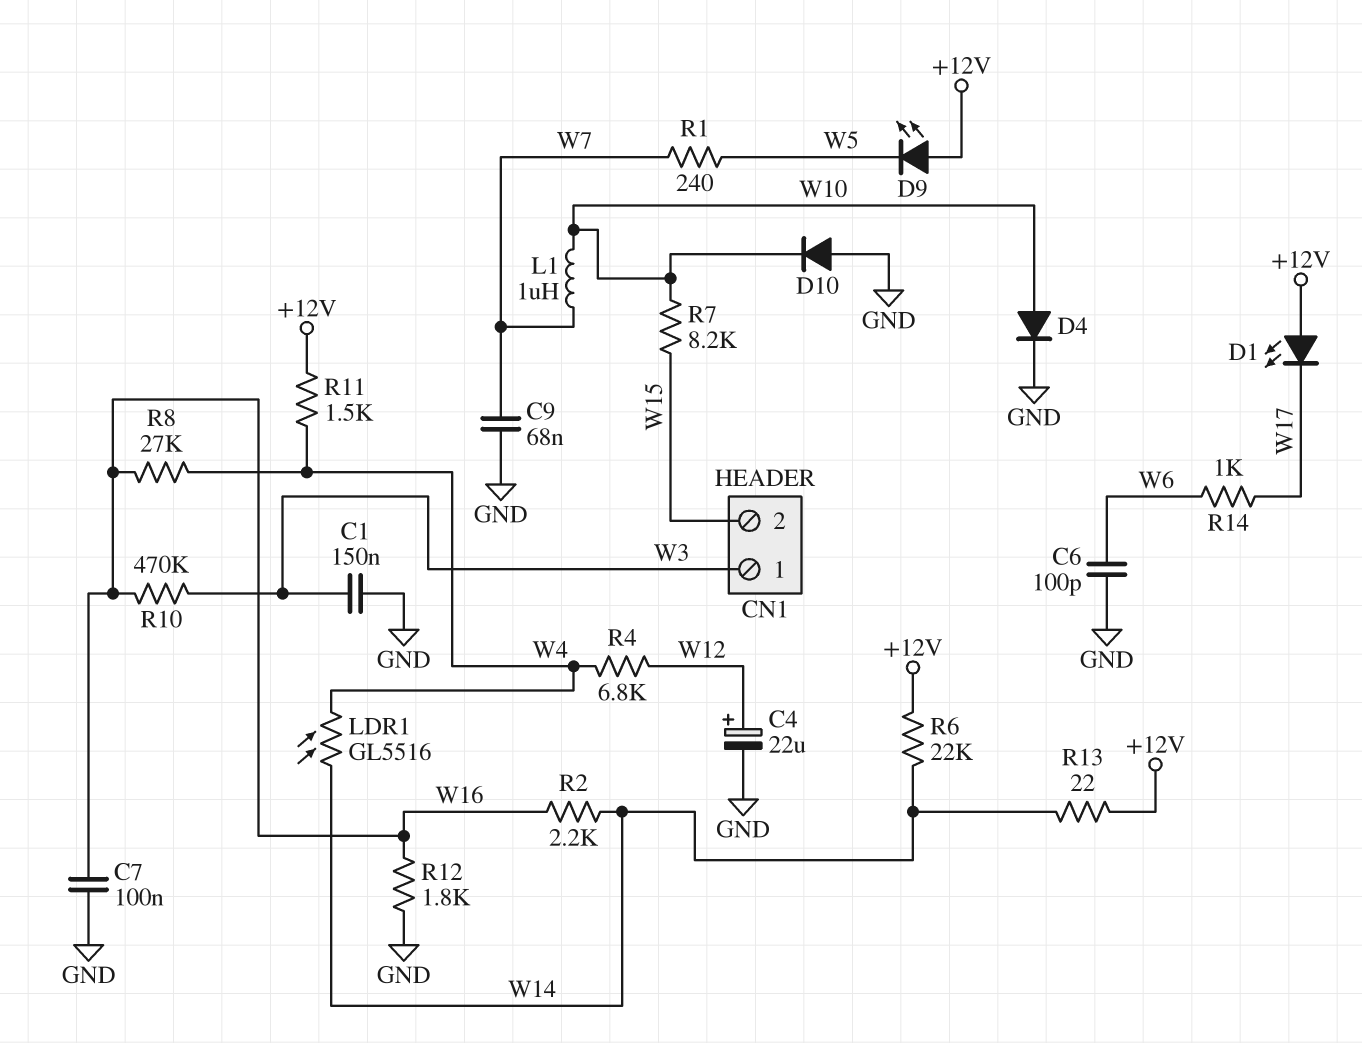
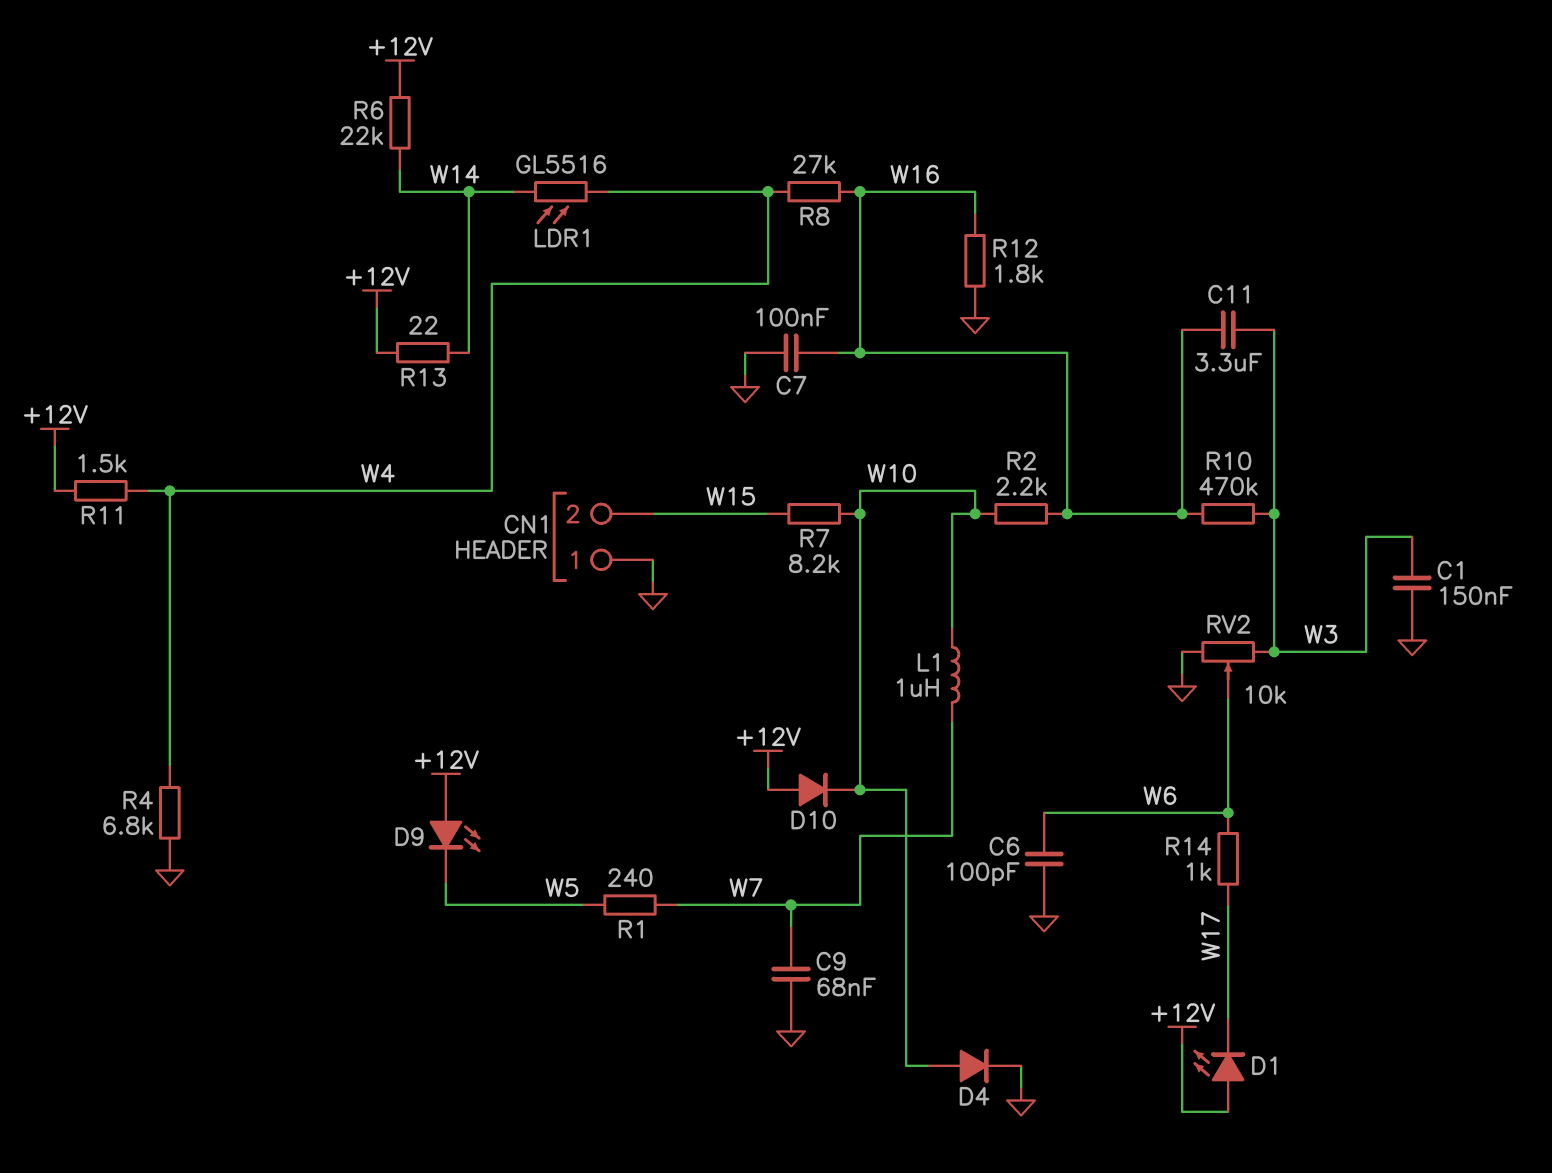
C4: 22uF (plus W12, minus GND) -> none
C11: none -> 3.3uF (W3, W16)
CN1 pin 1: W3 -> GND
D10: diode (A GND, K W10) -> diode (A +12V, K W10)
R2: 2.2k (W14, W16) -> 2.2k (W10, W16)
R4: 6.8k (W4, W12) -> 6.8k (GND, W4)
RV2: none -> 10k (GND, W3, wiper W6)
━━━━━━
◆ TASK DESCRIPTION
The lines from the one containing "D10: diode (A" through the end of the data are to be copied exactly, the first and last of them included.

◆ OUTPUT FOR THIS TASK
D10: diode (A GND, K W10) -> diode (A +12V, K W10)
R2: 2.2k (W14, W16) -> 2.2k (W10, W16)
R4: 6.8k (W4, W12) -> 6.8k (GND, W4)
RV2: none -> 10k (GND, W3, wiper W6)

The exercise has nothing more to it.